● **Data extracts**:
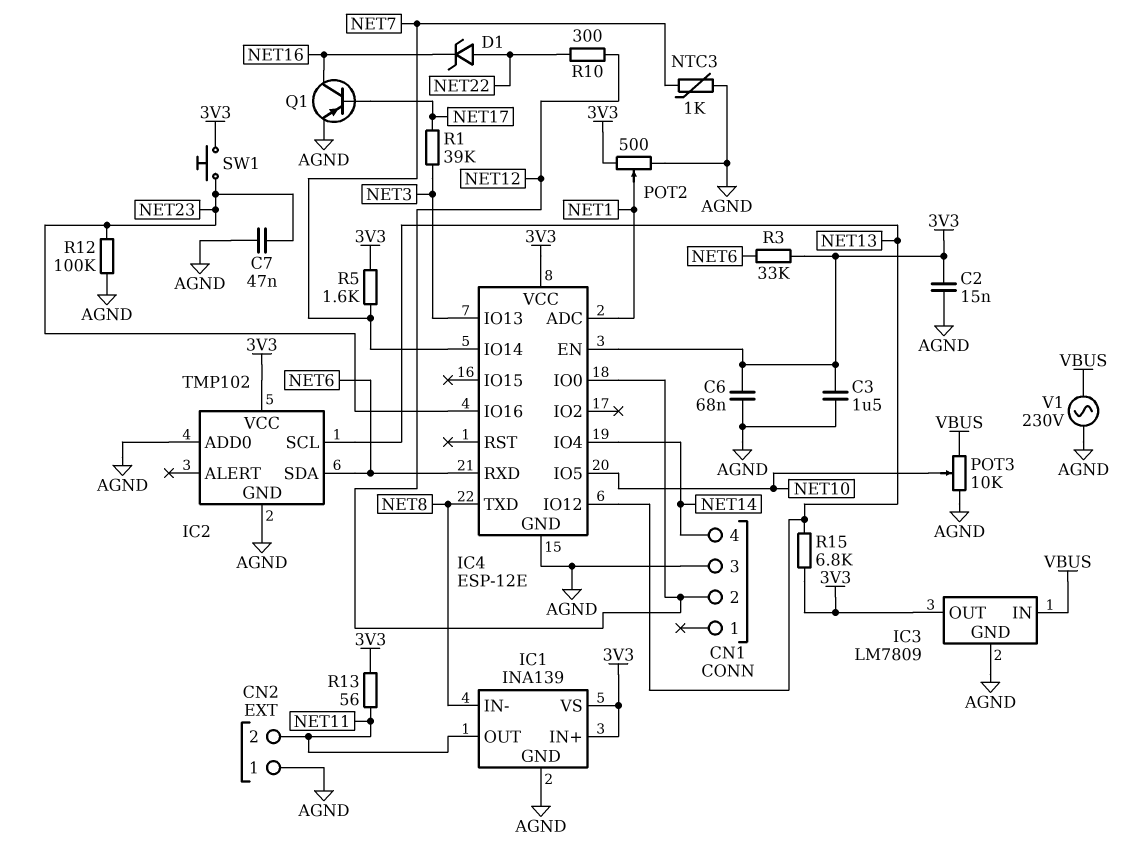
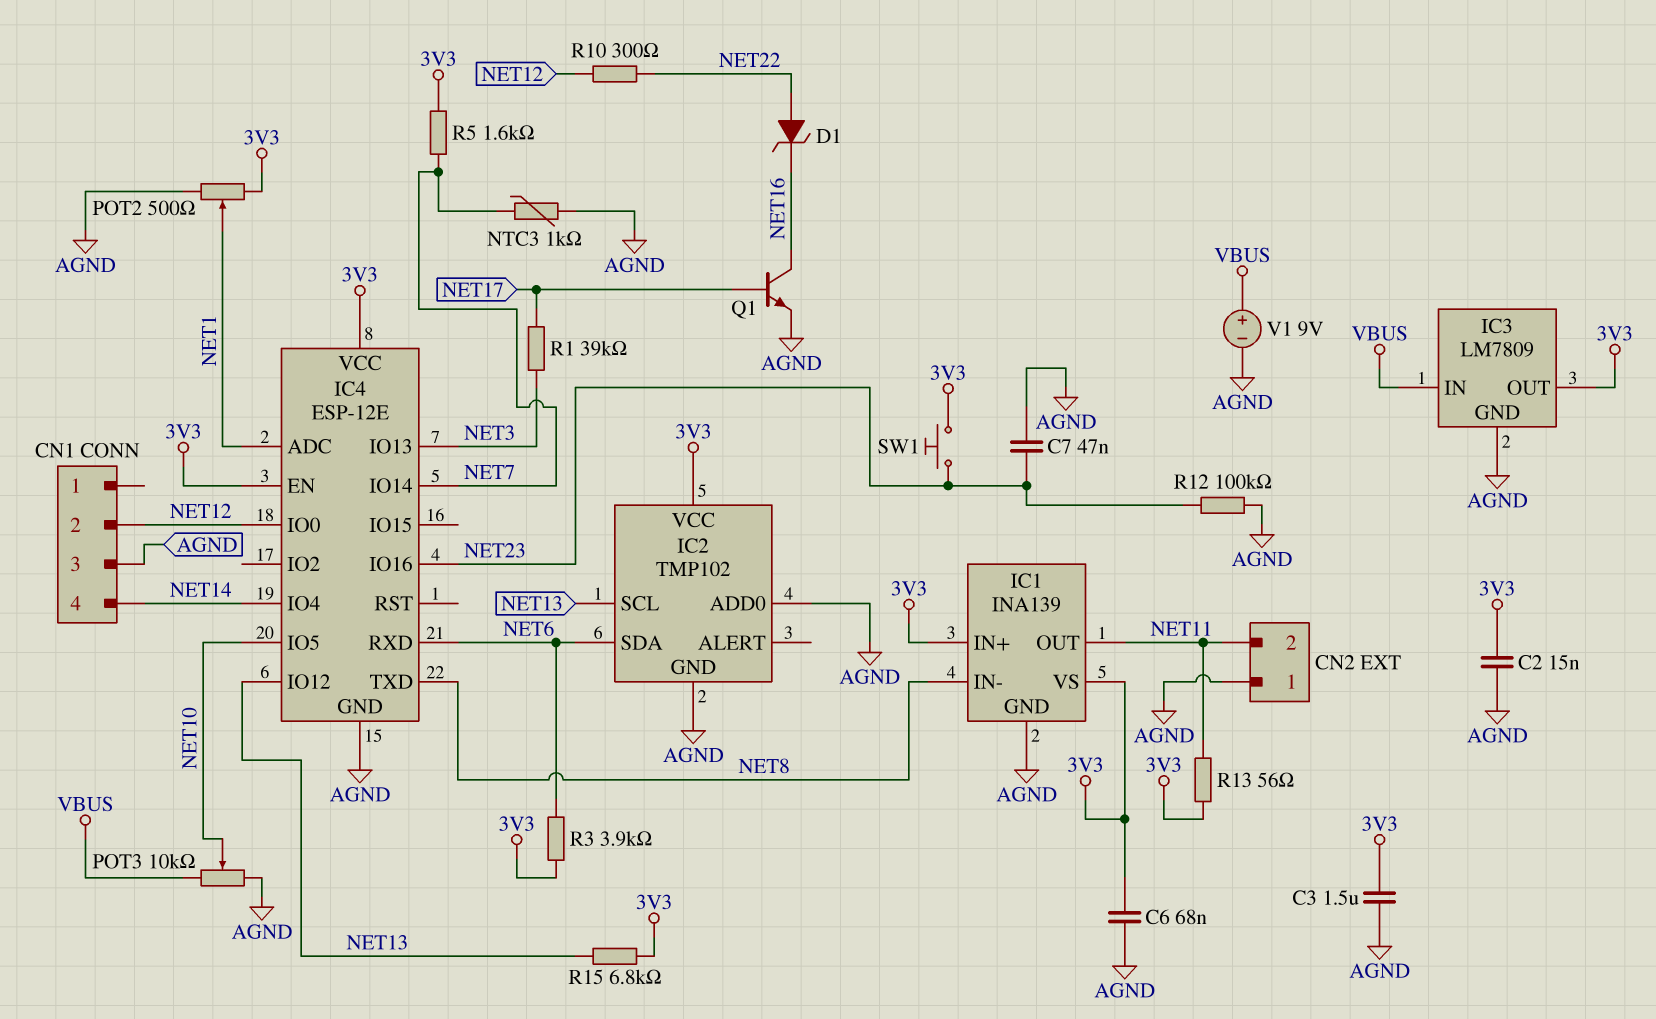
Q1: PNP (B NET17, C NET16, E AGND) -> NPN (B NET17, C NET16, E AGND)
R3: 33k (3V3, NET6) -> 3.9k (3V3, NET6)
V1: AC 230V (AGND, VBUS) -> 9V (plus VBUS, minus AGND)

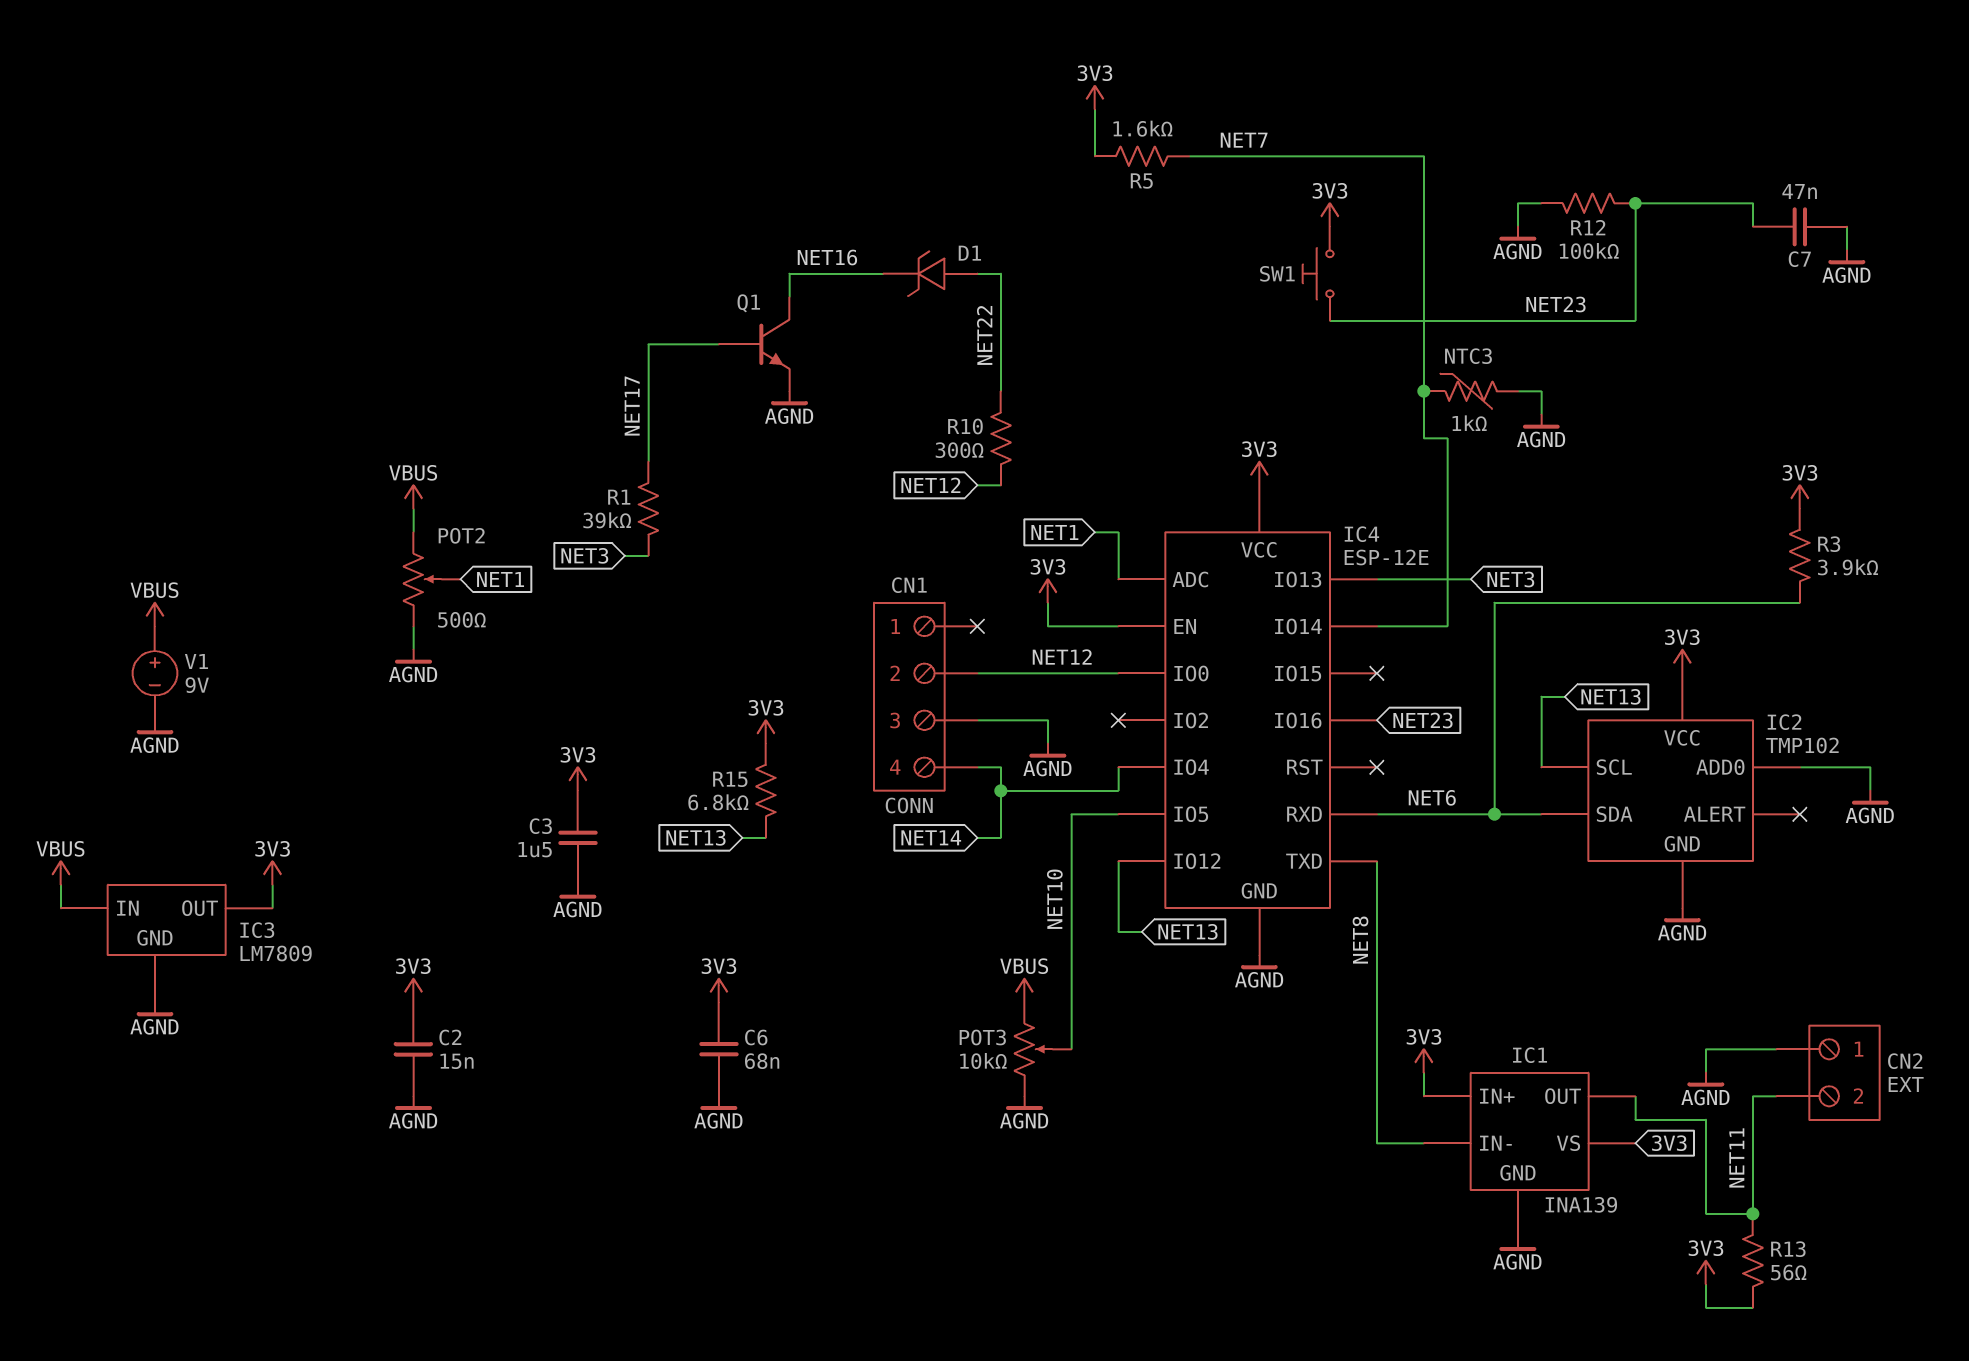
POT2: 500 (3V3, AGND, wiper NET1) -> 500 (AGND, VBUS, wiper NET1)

---

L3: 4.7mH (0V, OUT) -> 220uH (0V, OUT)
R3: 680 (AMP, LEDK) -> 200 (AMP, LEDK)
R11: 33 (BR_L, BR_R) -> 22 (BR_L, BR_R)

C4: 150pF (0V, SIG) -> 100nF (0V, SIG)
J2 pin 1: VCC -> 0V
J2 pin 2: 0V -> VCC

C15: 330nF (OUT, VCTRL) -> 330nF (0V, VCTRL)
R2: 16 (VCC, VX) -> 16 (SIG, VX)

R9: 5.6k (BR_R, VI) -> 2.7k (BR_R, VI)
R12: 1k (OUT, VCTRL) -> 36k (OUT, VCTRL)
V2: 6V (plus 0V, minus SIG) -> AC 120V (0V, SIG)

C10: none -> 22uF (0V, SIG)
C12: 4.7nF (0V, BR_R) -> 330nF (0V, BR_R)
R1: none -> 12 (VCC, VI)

● **Task item**: Nothing but the lines above from the one containing "J2 pin 1: VCC -> 0V" through the one containing "R1: none -> 12 (VCC, VI)" should appear in the answer, each repeated exactly.

● **Task response**:
J2 pin 1: VCC -> 0V
J2 pin 2: 0V -> VCC

C15: 330nF (OUT, VCTRL) -> 330nF (0V, VCTRL)
R2: 16 (VCC, VX) -> 16 (SIG, VX)

R9: 5.6k (BR_R, VI) -> 2.7k (BR_R, VI)
R12: 1k (OUT, VCTRL) -> 36k (OUT, VCTRL)
V2: 6V (plus 0V, minus SIG) -> AC 120V (0V, SIG)

C10: none -> 22uF (0V, SIG)
C12: 4.7nF (0V, BR_R) -> 330nF (0V, BR_R)
R1: none -> 12 (VCC, VI)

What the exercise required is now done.